_Material to process:_
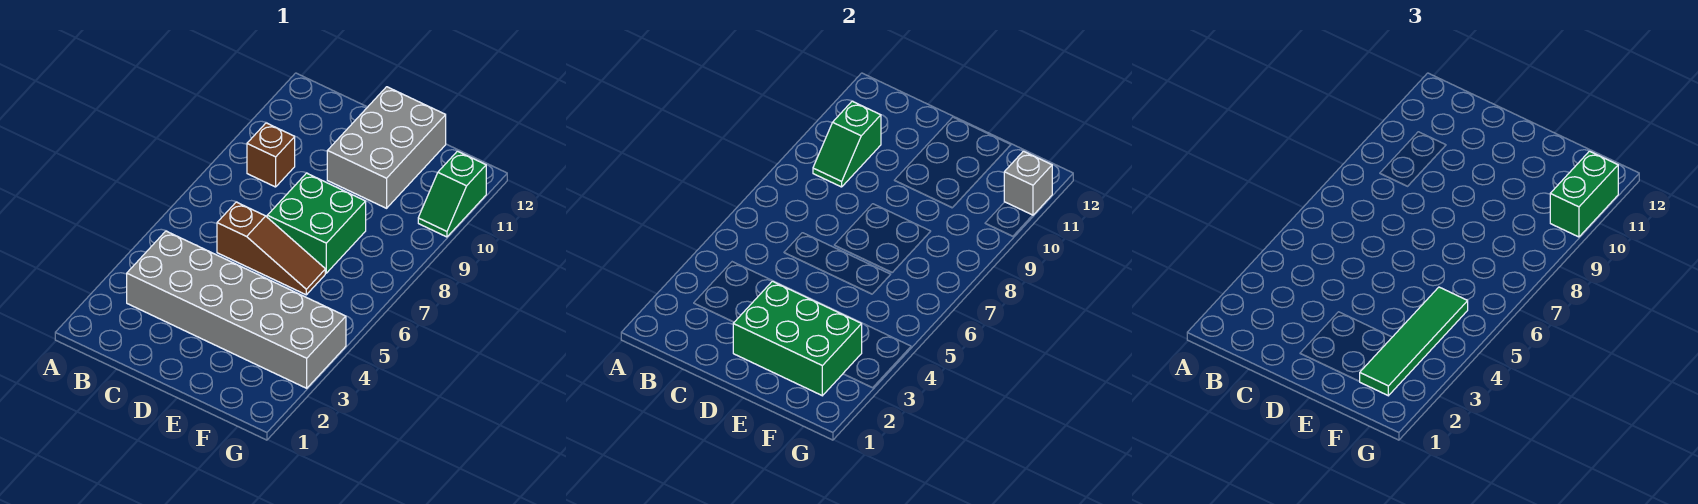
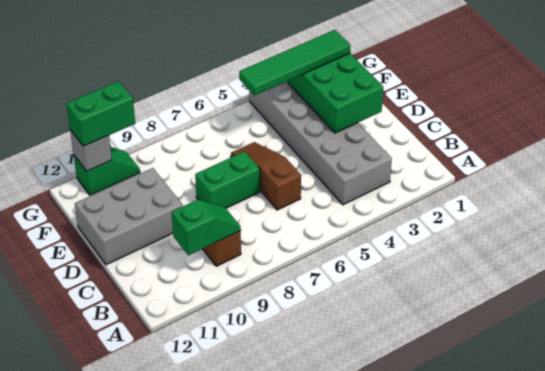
green brick D7:E8 level 1 -> green brick D7:D8 level 1

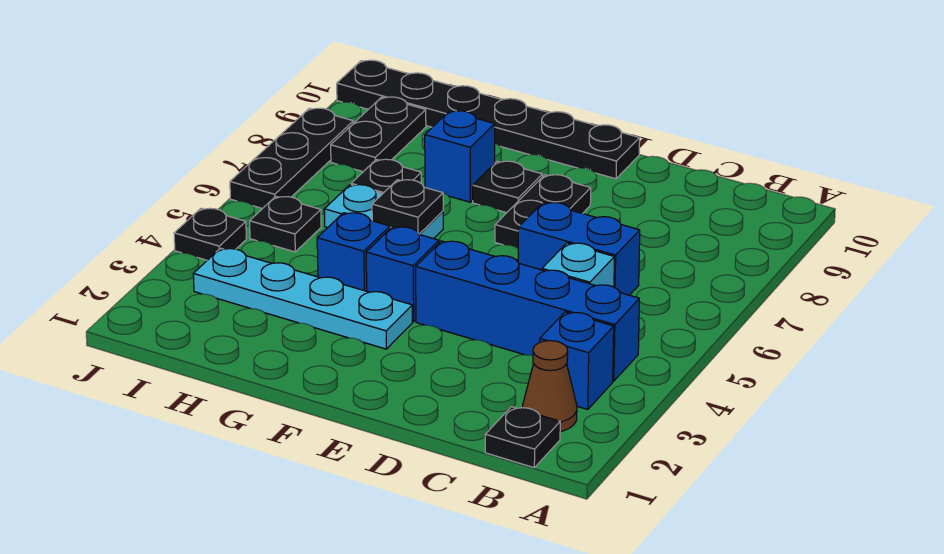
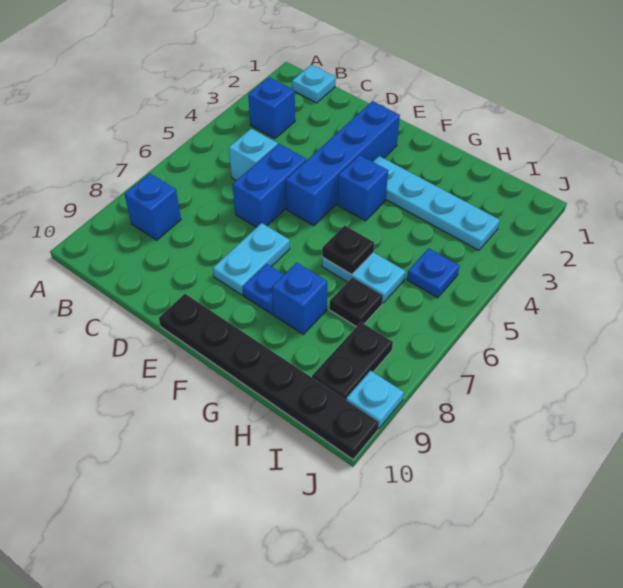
black plate B1 level 1 -> cyan plate B1 level 1
brown cone B2 level 1 -> none
blue brick B4:E4 level 1 -> blue brick E2:E5 level 1
blue brick C6:D6 level 1 -> blue brick D5:D6 level 1
black plate E7:E8 level 1 -> cyan plate E7:E8 level 1
black plate F8 level 1 -> blue plate F8 level 1
blue brick G4 level 1 -> blue brick B8 level 1
black plate I5 level 1 -> blue plate I5 level 1
black plate J4 level 1 -> none
black plate J6:J8 level 1 -> none
none -> cyan plate J9 level 1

_Task brief:_ Quote, please, every line of the material above from its start through the line that has "black plate E7:E8", reproducing the words exactly and dropping any images.

_Exercise result:_
green brick D7:E8 level 1 -> green brick D7:D8 level 1

black plate B1 level 1 -> cyan plate B1 level 1
brown cone B2 level 1 -> none
blue brick B4:E4 level 1 -> blue brick E2:E5 level 1
blue brick C6:D6 level 1 -> blue brick D5:D6 level 1
black plate E7:E8 level 1 -> cyan plate E7:E8 level 1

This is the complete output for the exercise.